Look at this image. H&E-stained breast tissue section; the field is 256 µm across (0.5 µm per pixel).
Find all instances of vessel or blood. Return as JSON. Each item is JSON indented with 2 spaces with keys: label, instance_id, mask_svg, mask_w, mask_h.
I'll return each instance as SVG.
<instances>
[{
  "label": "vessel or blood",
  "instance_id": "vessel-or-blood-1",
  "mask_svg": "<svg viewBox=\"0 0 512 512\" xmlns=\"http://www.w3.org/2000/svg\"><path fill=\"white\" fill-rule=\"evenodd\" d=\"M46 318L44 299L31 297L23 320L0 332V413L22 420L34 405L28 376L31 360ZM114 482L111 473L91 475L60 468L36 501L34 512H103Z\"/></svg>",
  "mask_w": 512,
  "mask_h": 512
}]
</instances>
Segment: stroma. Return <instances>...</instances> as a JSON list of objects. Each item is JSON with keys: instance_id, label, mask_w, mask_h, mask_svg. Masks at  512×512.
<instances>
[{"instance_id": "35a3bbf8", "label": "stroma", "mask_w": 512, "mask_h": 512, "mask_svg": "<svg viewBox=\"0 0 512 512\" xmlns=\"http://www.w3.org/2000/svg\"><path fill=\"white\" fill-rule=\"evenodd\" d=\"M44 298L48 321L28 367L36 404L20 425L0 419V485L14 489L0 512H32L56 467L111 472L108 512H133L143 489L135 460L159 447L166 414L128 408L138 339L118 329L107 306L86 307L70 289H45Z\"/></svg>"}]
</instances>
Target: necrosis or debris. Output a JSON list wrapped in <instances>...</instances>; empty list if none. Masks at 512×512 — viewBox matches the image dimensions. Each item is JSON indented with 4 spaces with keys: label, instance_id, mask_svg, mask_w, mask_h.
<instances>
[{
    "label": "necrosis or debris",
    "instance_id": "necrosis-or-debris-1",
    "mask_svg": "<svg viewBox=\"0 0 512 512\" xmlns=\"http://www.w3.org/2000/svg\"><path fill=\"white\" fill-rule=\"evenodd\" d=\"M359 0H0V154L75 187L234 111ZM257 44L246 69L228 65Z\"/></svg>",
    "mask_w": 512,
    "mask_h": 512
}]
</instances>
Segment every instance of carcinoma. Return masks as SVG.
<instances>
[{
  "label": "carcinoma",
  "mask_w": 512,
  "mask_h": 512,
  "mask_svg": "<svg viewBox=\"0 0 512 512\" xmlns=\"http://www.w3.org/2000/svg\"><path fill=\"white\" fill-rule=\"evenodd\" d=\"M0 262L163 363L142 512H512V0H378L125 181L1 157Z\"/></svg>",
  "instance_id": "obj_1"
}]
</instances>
————
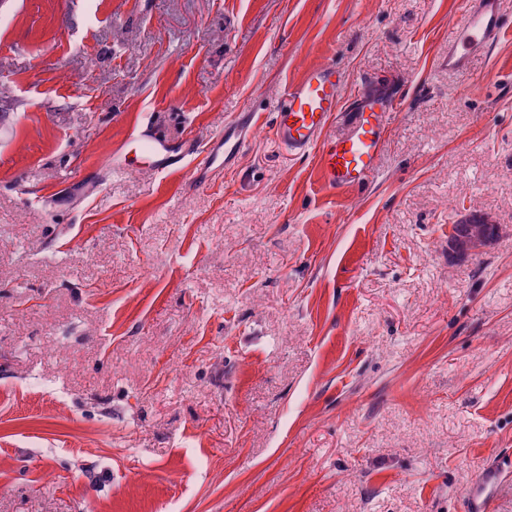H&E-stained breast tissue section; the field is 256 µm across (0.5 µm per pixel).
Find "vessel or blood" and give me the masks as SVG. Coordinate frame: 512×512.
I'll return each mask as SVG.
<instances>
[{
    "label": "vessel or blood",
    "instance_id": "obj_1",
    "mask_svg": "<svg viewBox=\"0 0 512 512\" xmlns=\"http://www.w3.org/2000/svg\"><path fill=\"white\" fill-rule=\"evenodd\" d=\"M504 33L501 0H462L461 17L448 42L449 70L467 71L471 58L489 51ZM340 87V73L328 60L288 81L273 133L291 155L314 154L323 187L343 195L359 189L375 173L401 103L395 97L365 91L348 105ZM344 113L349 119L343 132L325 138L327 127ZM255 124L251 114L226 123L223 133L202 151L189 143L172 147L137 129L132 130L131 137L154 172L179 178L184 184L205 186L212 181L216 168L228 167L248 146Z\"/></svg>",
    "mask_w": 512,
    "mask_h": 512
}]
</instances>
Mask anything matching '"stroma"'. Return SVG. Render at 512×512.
————
## WHAT YOU ARE ASKED TO DO
From the records above, quote only the lines running from the line with "Coordinate frame: 512×512." to the line with "Mask anything matching", both lines included.

## RESPONSE BELOW
Find "vessel or blood" and give me the masks as SVG. Coordinate frame: 512×512.
I'll return each mask as SVG.
<instances>
[{
    "label": "vessel or blood",
    "instance_id": "obj_1",
    "mask_svg": "<svg viewBox=\"0 0 512 512\" xmlns=\"http://www.w3.org/2000/svg\"><path fill=\"white\" fill-rule=\"evenodd\" d=\"M504 33L501 0H462L461 17L448 42L449 70L467 71L471 58L489 51ZM340 87V73L328 60L288 81L273 133L291 155L314 154L323 187L343 195L359 189L375 173L401 103L395 97L365 91L348 105ZM344 113L349 119L343 132L325 138L327 127ZM255 124L251 114L226 123L223 133L202 151L189 143L172 147L137 129L132 130L131 137L154 172L179 178L184 184L205 186L212 181L216 168L228 167L248 146Z\"/></svg>",
    "mask_w": 512,
    "mask_h": 512
}]
</instances>
Mask anything matching '"stroma"'. Return SVG. Render at 512×512.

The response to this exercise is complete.